To do: Pictures in the data should be dropped; transcribe exactly the lines from the one that has "ENC3 pin CLK: VP -> D22" through the one that has "SCALE3: CS1237 -> HX711".

Content revision data:
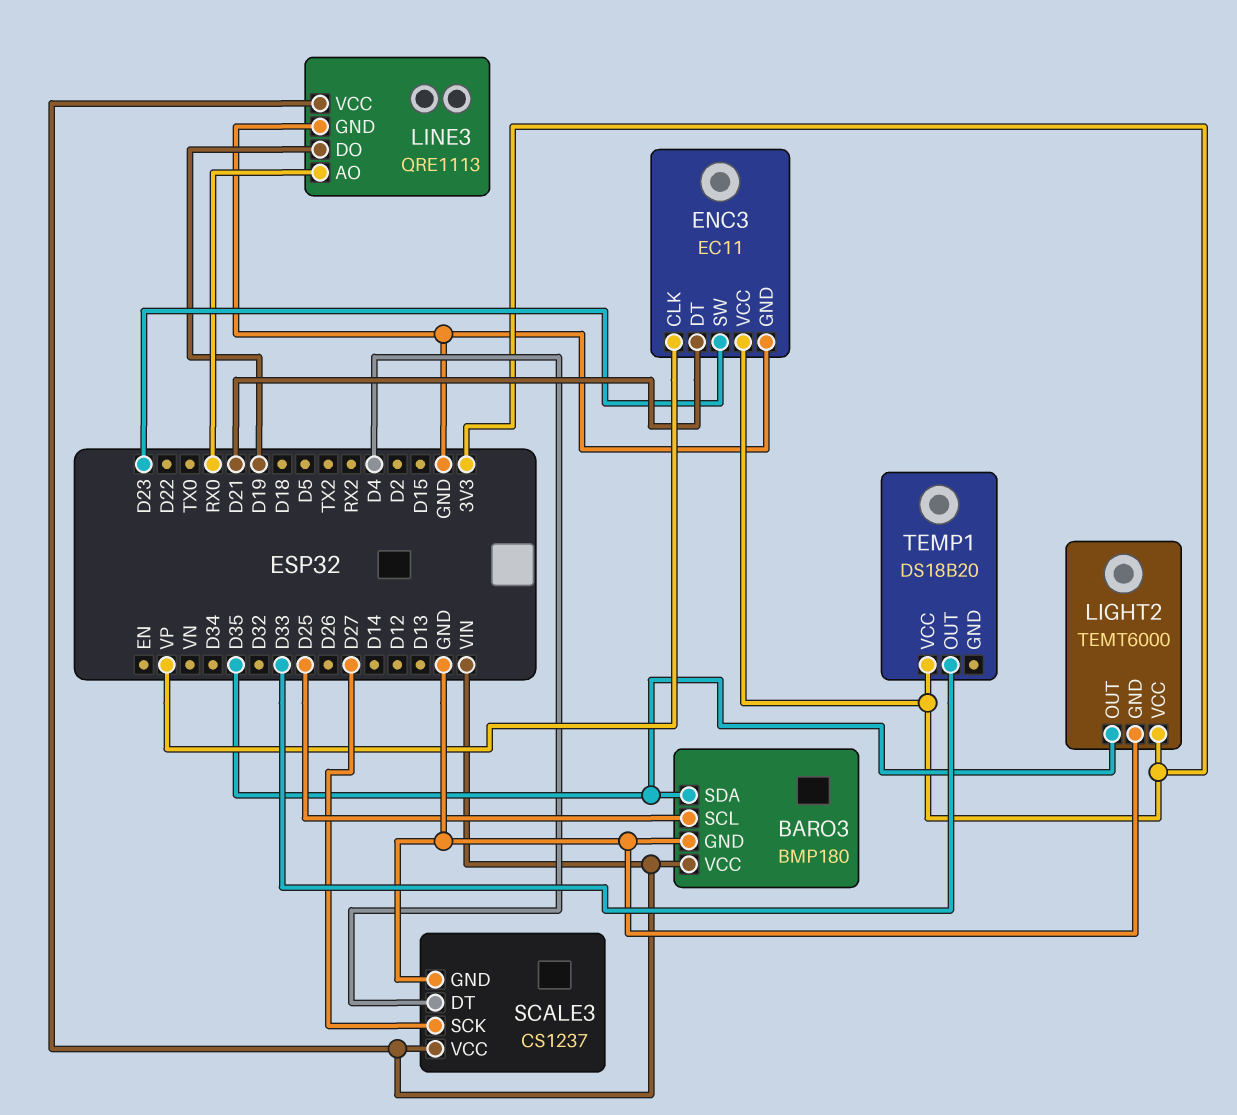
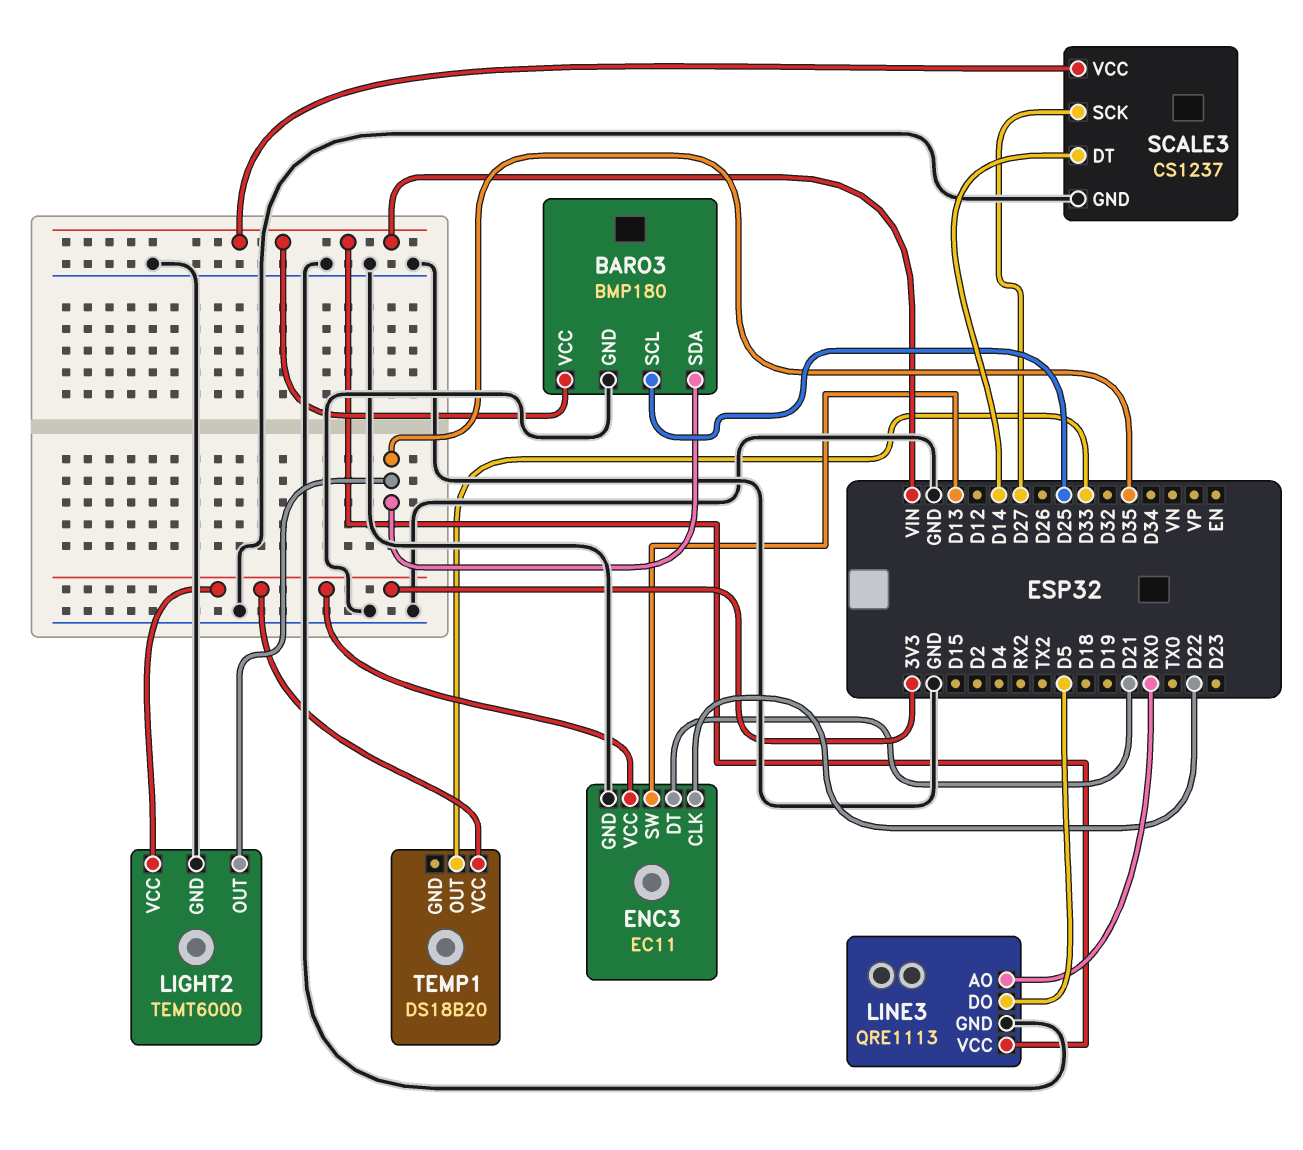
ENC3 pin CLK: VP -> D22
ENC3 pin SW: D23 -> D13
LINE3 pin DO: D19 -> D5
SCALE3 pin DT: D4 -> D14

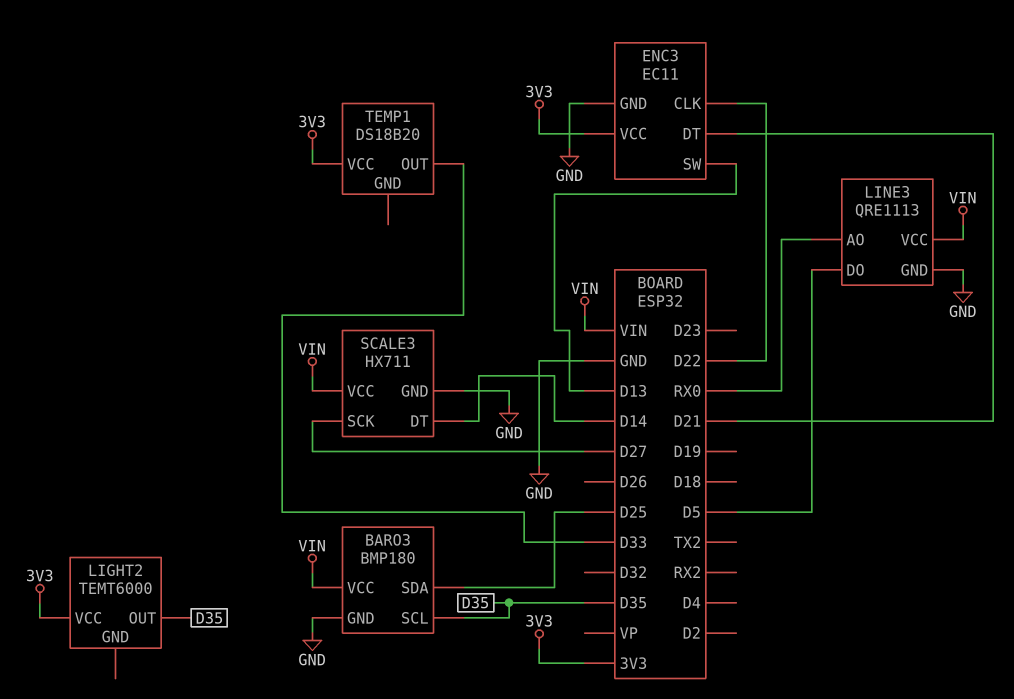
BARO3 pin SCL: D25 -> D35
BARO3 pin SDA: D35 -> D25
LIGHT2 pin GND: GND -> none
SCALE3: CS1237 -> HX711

==

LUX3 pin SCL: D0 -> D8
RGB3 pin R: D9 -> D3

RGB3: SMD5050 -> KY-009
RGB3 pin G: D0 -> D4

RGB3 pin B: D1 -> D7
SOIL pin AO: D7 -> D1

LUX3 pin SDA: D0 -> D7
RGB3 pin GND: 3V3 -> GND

Exercise solution:
ENC3 pin CLK: VP -> D22
ENC3 pin SW: D23 -> D13
LINE3 pin DO: D19 -> D5
SCALE3 pin DT: D4 -> D14

BARO3 pin SCL: D25 -> D35
BARO3 pin SDA: D35 -> D25
LIGHT2 pin GND: GND -> none
SCALE3: CS1237 -> HX711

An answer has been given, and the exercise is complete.